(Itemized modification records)
□ □ □
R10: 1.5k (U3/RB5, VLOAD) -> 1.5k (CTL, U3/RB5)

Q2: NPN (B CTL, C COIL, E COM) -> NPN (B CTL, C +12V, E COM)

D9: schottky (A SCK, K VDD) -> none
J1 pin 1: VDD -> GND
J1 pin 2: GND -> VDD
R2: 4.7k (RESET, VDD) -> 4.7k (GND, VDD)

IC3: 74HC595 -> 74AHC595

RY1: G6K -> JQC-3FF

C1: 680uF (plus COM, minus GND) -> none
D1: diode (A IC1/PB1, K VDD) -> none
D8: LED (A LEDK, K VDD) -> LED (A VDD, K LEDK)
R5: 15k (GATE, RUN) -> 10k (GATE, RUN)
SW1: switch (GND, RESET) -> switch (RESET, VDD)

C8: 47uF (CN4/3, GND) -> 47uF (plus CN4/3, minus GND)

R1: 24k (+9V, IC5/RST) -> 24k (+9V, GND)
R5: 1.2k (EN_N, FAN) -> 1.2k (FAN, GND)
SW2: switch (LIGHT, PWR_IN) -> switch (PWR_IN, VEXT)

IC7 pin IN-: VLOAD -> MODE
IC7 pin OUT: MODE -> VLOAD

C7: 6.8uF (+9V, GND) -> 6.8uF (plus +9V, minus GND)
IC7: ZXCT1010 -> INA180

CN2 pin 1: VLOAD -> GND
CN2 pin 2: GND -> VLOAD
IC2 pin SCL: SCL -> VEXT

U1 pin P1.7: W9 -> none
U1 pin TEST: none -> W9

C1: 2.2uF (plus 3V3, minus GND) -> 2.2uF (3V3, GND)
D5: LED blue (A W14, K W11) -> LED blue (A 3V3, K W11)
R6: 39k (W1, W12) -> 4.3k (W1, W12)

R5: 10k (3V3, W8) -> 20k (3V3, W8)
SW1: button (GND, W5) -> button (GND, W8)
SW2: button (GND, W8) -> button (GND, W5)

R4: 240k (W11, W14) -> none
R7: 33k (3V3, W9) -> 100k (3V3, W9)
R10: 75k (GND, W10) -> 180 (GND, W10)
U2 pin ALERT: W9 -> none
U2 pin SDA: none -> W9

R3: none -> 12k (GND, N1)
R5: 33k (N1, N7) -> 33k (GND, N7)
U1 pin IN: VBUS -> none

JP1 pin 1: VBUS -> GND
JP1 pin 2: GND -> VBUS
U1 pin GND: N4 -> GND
□ □ □
◆ Brief
The entries are to be transcribed exactly, each line in full.

◆ Solution to this exercise
R10: 1.5k (U3/RB5, VLOAD) -> 1.5k (CTL, U3/RB5)

Q2: NPN (B CTL, C COIL, E COM) -> NPN (B CTL, C +12V, E COM)

D9: schottky (A SCK, K VDD) -> none
J1 pin 1: VDD -> GND
J1 pin 2: GND -> VDD
R2: 4.7k (RESET, VDD) -> 4.7k (GND, VDD)

IC3: 74HC595 -> 74AHC595

RY1: G6K -> JQC-3FF

C1: 680uF (plus COM, minus GND) -> none
D1: diode (A IC1/PB1, K VDD) -> none
D8: LED (A LEDK, K VDD) -> LED (A VDD, K LEDK)
R5: 15k (GATE, RUN) -> 10k (GATE, RUN)
SW1: switch (GND, RESET) -> switch (RESET, VDD)

C8: 47uF (CN4/3, GND) -> 47uF (plus CN4/3, minus GND)

R1: 24k (+9V, IC5/RST) -> 24k (+9V, GND)
R5: 1.2k (EN_N, FAN) -> 1.2k (FAN, GND)
SW2: switch (LIGHT, PWR_IN) -> switch (PWR_IN, VEXT)

IC7 pin IN-: VLOAD -> MODE
IC7 pin OUT: MODE -> VLOAD

C7: 6.8uF (+9V, GND) -> 6.8uF (plus +9V, minus GND)
IC7: ZXCT1010 -> INA180

CN2 pin 1: VLOAD -> GND
CN2 pin 2: GND -> VLOAD
IC2 pin SCL: SCL -> VEXT

U1 pin P1.7: W9 -> none
U1 pin TEST: none -> W9

C1: 2.2uF (plus 3V3, minus GND) -> 2.2uF (3V3, GND)
D5: LED blue (A W14, K W11) -> LED blue (A 3V3, K W11)
R6: 39k (W1, W12) -> 4.3k (W1, W12)

R5: 10k (3V3, W8) -> 20k (3V3, W8)
SW1: button (GND, W5) -> button (GND, W8)
SW2: button (GND, W8) -> button (GND, W5)

R4: 240k (W11, W14) -> none
R7: 33k (3V3, W9) -> 100k (3V3, W9)
R10: 75k (GND, W10) -> 180 (GND, W10)
U2 pin ALERT: W9 -> none
U2 pin SDA: none -> W9

R3: none -> 12k (GND, N1)
R5: 33k (N1, N7) -> 33k (GND, N7)
U1 pin IN: VBUS -> none

JP1 pin 1: VBUS -> GND
JP1 pin 2: GND -> VBUS
U1 pin GND: N4 -> GND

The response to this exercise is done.